(Working data Opens)

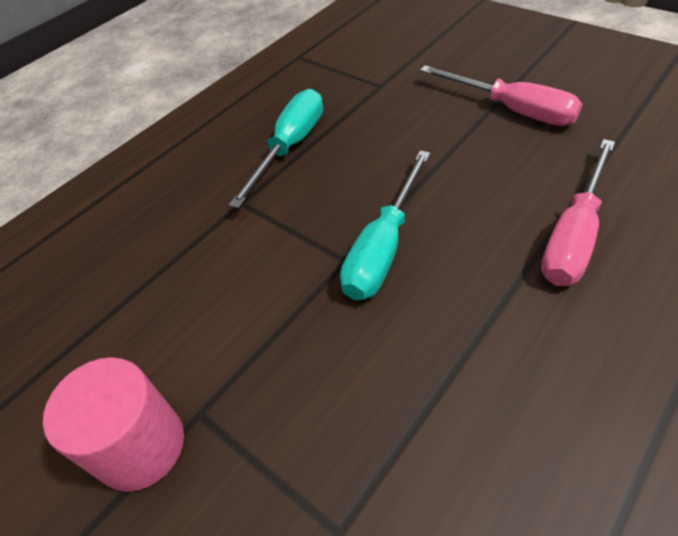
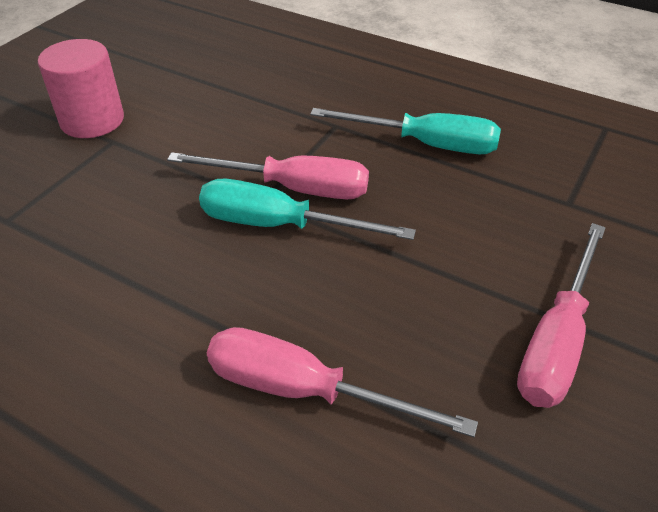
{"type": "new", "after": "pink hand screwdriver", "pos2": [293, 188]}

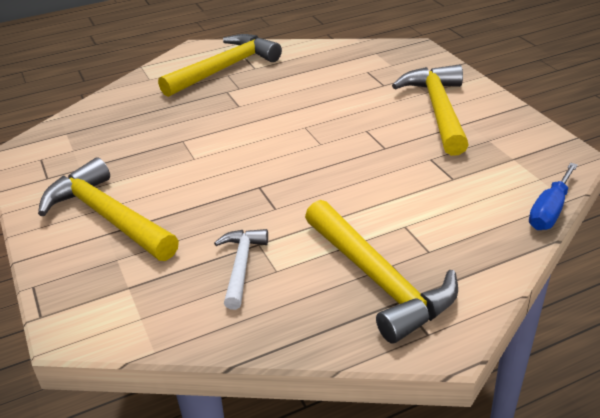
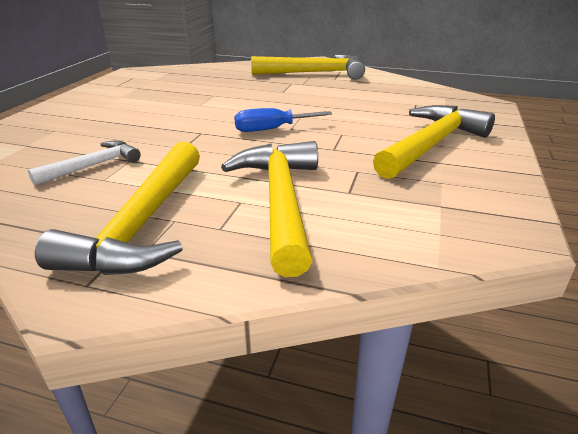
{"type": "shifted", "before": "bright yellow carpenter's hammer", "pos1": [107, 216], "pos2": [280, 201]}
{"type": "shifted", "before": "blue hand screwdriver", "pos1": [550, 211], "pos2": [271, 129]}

(Working data Closes)
(Working data Opens)

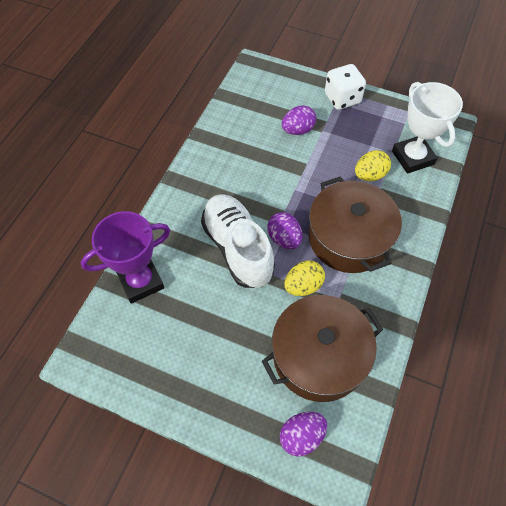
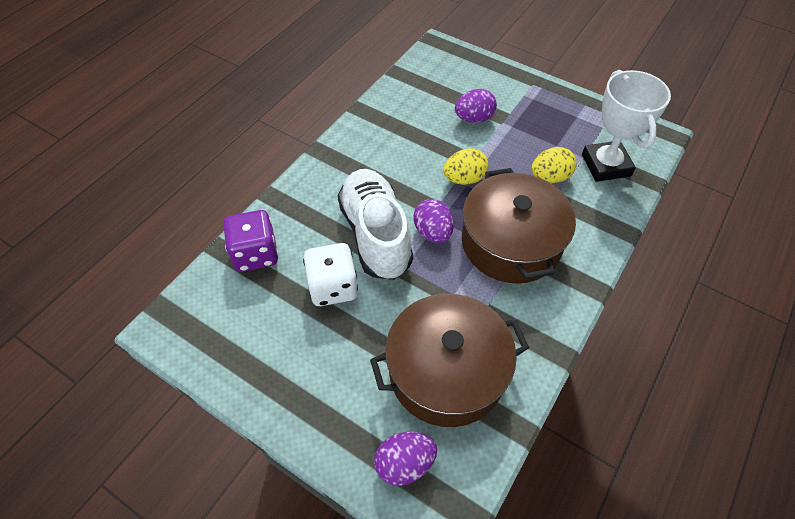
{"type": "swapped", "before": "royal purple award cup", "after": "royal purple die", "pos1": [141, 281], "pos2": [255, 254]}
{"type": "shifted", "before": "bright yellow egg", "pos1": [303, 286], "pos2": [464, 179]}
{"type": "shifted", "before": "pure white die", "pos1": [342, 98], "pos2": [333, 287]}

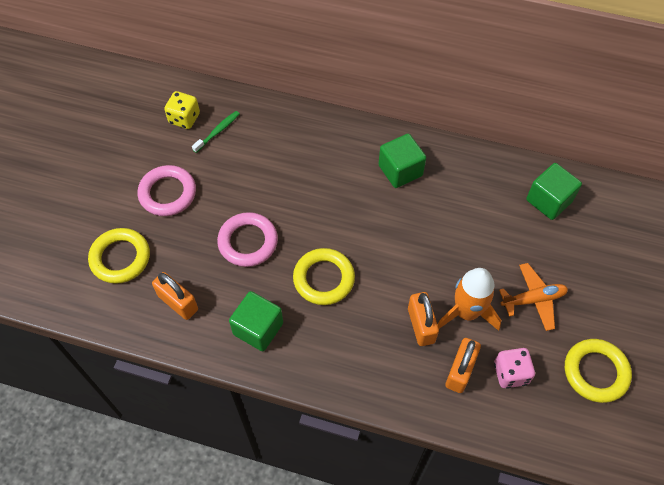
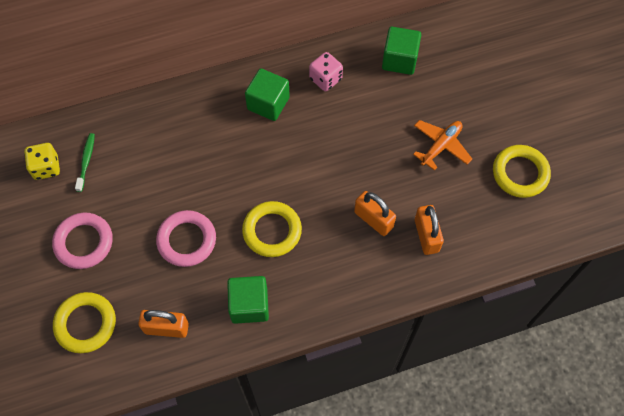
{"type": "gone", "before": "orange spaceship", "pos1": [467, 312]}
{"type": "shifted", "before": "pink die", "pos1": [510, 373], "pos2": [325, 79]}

(Working data Closes)

__Task requirements__:
In the data above, each line holding "after" is to be found and copied.

__Output__:
{"type": "new", "after": "pink hand screwdriver", "pos2": [293, 188]}
{"type": "swapped", "before": "royal purple award cup", "after": "royal purple die", "pos1": [141, 281], "pos2": [255, 254]}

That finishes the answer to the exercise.